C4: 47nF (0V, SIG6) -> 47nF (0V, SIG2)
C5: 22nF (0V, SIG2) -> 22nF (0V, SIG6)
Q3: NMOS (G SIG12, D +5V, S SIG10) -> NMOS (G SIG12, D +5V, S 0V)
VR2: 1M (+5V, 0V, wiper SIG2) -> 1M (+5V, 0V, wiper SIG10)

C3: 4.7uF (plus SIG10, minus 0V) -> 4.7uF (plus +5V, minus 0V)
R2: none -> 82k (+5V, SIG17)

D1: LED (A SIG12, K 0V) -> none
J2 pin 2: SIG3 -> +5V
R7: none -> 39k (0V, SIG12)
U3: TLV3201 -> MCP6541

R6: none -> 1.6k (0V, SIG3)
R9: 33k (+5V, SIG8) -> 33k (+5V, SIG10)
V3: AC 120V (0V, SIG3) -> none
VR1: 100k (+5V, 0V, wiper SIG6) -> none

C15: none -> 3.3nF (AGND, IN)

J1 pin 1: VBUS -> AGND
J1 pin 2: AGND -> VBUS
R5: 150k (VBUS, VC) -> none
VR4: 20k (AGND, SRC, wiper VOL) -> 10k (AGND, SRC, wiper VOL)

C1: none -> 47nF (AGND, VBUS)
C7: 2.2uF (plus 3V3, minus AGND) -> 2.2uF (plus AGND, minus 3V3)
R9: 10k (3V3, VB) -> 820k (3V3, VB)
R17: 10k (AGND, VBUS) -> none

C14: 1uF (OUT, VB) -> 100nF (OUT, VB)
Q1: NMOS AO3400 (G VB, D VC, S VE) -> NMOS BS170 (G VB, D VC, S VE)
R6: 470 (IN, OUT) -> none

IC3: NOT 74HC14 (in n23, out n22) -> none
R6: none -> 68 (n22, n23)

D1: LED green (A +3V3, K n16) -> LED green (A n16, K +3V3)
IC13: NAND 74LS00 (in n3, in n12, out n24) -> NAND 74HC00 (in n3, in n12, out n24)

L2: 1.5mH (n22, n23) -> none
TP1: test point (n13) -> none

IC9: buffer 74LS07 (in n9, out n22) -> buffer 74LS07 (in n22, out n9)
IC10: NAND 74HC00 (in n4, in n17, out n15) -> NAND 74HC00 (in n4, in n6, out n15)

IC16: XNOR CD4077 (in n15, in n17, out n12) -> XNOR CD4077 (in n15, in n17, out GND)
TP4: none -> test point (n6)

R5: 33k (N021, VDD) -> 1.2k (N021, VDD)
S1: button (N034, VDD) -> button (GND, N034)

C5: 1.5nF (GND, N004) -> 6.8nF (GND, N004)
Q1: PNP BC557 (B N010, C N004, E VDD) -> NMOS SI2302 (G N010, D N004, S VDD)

Exercise aim: In the answer, every line above should be retyped exactly.

Exercise answer:
C4: 47nF (0V, SIG6) -> 47nF (0V, SIG2)
C5: 22nF (0V, SIG2) -> 22nF (0V, SIG6)
Q3: NMOS (G SIG12, D +5V, S SIG10) -> NMOS (G SIG12, D +5V, S 0V)
VR2: 1M (+5V, 0V, wiper SIG2) -> 1M (+5V, 0V, wiper SIG10)

C3: 4.7uF (plus SIG10, minus 0V) -> 4.7uF (plus +5V, minus 0V)
R2: none -> 82k (+5V, SIG17)

D1: LED (A SIG12, K 0V) -> none
J2 pin 2: SIG3 -> +5V
R7: none -> 39k (0V, SIG12)
U3: TLV3201 -> MCP6541

R6: none -> 1.6k (0V, SIG3)
R9: 33k (+5V, SIG8) -> 33k (+5V, SIG10)
V3: AC 120V (0V, SIG3) -> none
VR1: 100k (+5V, 0V, wiper SIG6) -> none

C15: none -> 3.3nF (AGND, IN)

J1 pin 1: VBUS -> AGND
J1 pin 2: AGND -> VBUS
R5: 150k (VBUS, VC) -> none
VR4: 20k (AGND, SRC, wiper VOL) -> 10k (AGND, SRC, wiper VOL)

C1: none -> 47nF (AGND, VBUS)
C7: 2.2uF (plus 3V3, minus AGND) -> 2.2uF (plus AGND, minus 3V3)
R9: 10k (3V3, VB) -> 820k (3V3, VB)
R17: 10k (AGND, VBUS) -> none

C14: 1uF (OUT, VB) -> 100nF (OUT, VB)
Q1: NMOS AO3400 (G VB, D VC, S VE) -> NMOS BS170 (G VB, D VC, S VE)
R6: 470 (IN, OUT) -> none

IC3: NOT 74HC14 (in n23, out n22) -> none
R6: none -> 68 (n22, n23)

D1: LED green (A +3V3, K n16) -> LED green (A n16, K +3V3)
IC13: NAND 74LS00 (in n3, in n12, out n24) -> NAND 74HC00 (in n3, in n12, out n24)

L2: 1.5mH (n22, n23) -> none
TP1: test point (n13) -> none

IC9: buffer 74LS07 (in n9, out n22) -> buffer 74LS07 (in n22, out n9)
IC10: NAND 74HC00 (in n4, in n17, out n15) -> NAND 74HC00 (in n4, in n6, out n15)

IC16: XNOR CD4077 (in n15, in n17, out n12) -> XNOR CD4077 (in n15, in n17, out GND)
TP4: none -> test point (n6)

R5: 33k (N021, VDD) -> 1.2k (N021, VDD)
S1: button (N034, VDD) -> button (GND, N034)

C5: 1.5nF (GND, N004) -> 6.8nF (GND, N004)
Q1: PNP BC557 (B N010, C N004, E VDD) -> NMOS SI2302 (G N010, D N004, S VDD)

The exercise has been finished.